**Task instructions**: Every line in the entries that holds "jaune" should be identified and copied.

**Supplied information**:
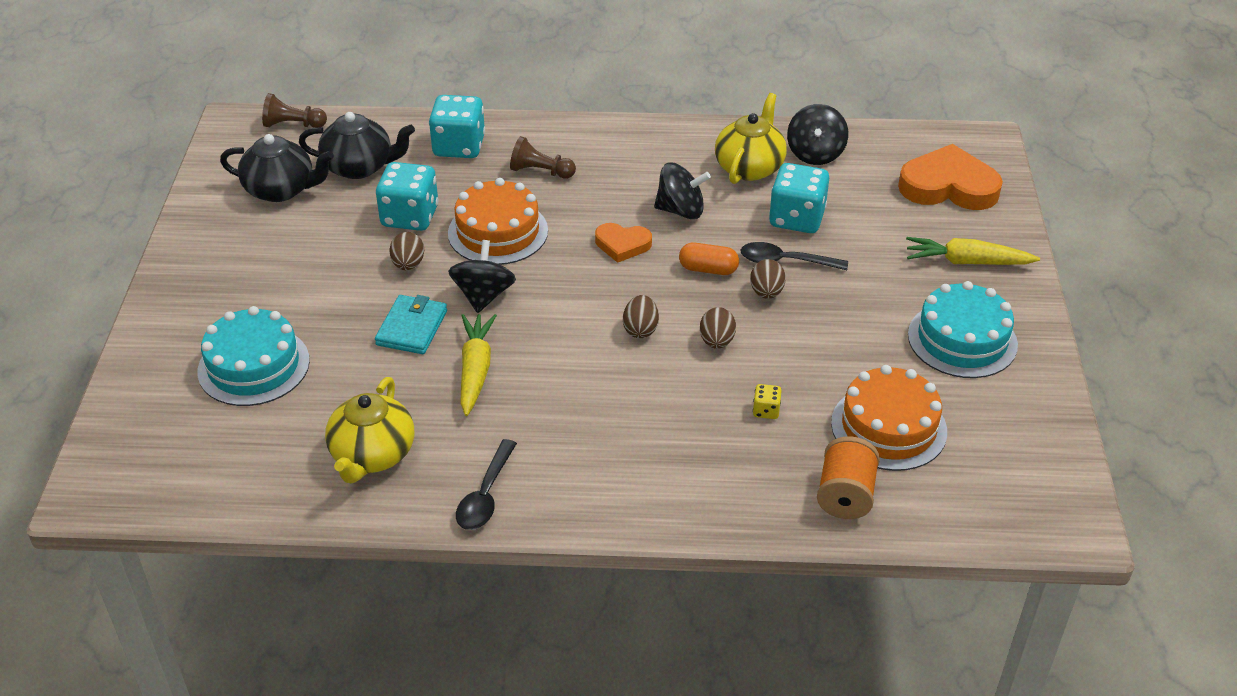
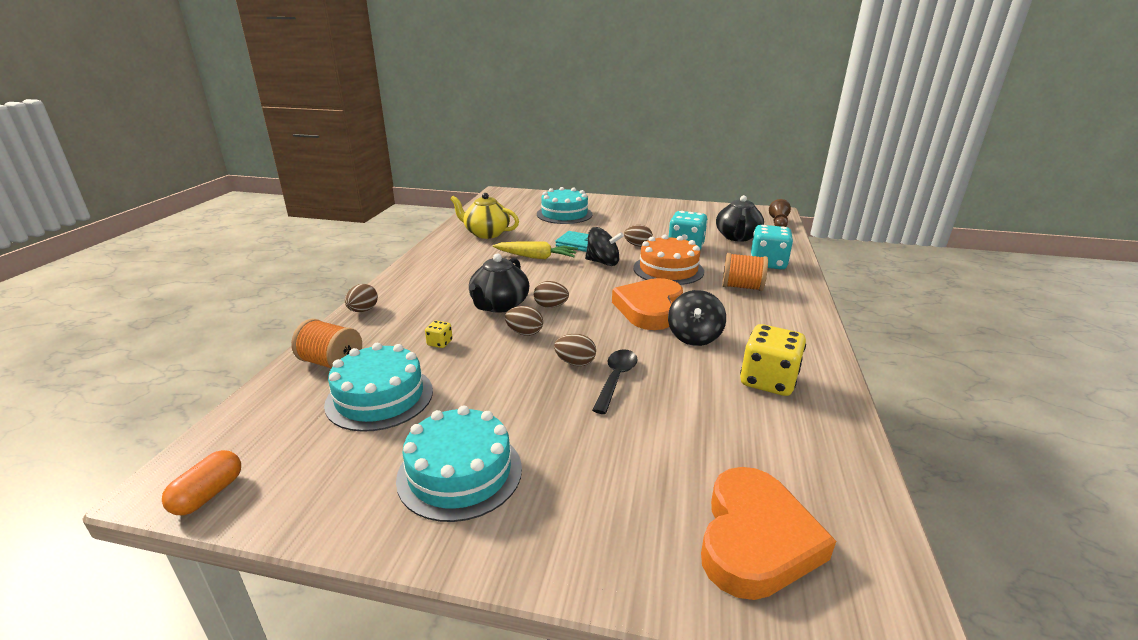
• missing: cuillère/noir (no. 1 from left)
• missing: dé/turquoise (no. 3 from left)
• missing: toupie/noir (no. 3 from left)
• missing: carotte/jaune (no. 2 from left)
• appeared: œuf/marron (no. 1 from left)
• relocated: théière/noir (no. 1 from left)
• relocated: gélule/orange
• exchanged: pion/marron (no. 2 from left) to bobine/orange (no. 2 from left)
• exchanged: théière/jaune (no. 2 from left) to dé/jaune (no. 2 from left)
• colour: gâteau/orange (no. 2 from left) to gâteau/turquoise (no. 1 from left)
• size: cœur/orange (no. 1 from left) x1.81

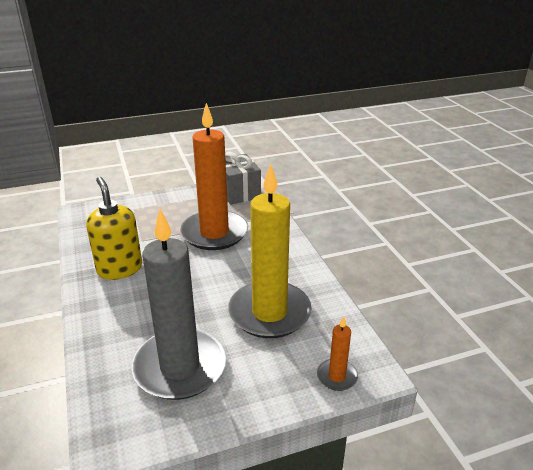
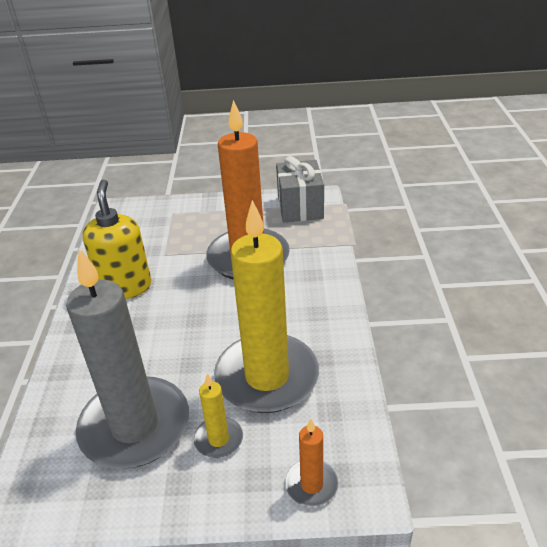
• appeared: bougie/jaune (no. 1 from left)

--

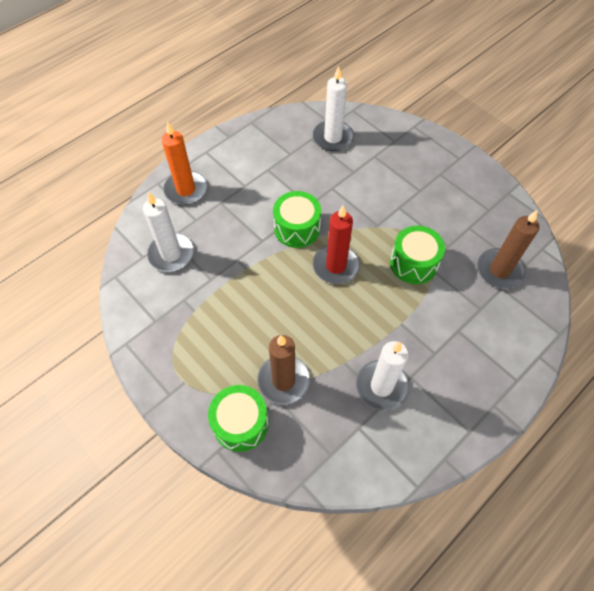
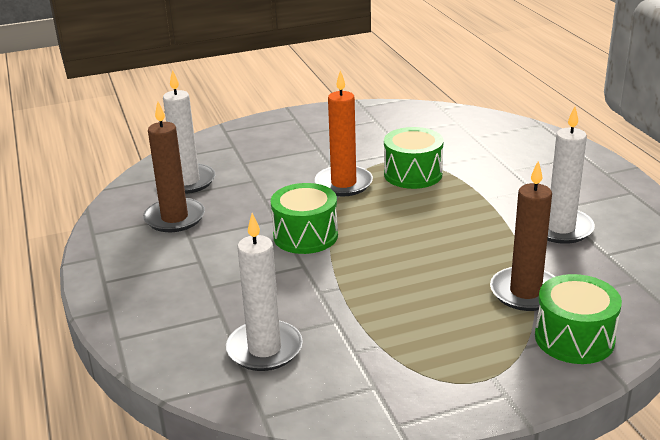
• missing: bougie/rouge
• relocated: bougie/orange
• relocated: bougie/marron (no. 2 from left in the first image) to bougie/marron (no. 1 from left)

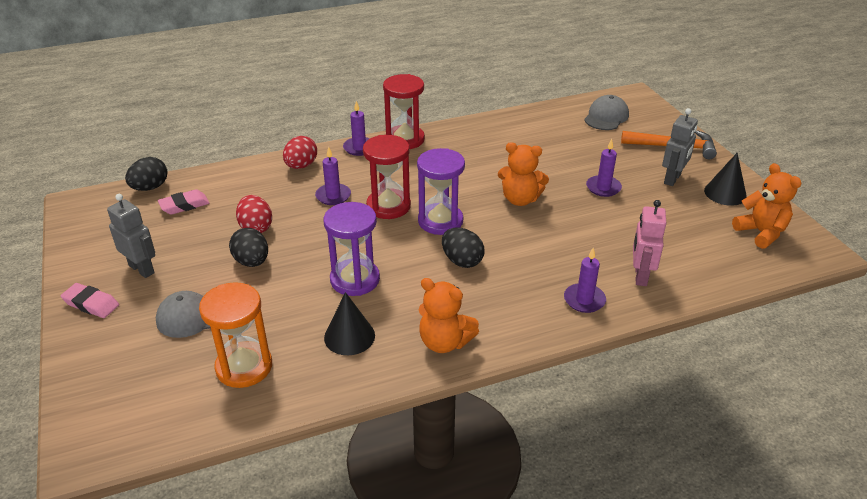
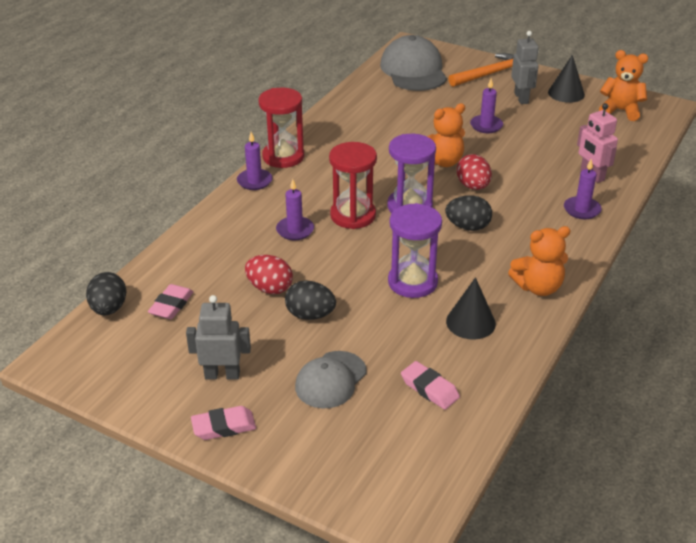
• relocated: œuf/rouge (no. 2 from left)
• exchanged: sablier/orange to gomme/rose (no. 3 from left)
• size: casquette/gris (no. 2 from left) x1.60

**Result for this task**:
• missing: carotte/jaune (no. 2 from left)
• exchanged: théière/jaune (no. 2 from left) to dé/jaune (no. 2 from left)
• appeared: bougie/jaune (no. 1 from left)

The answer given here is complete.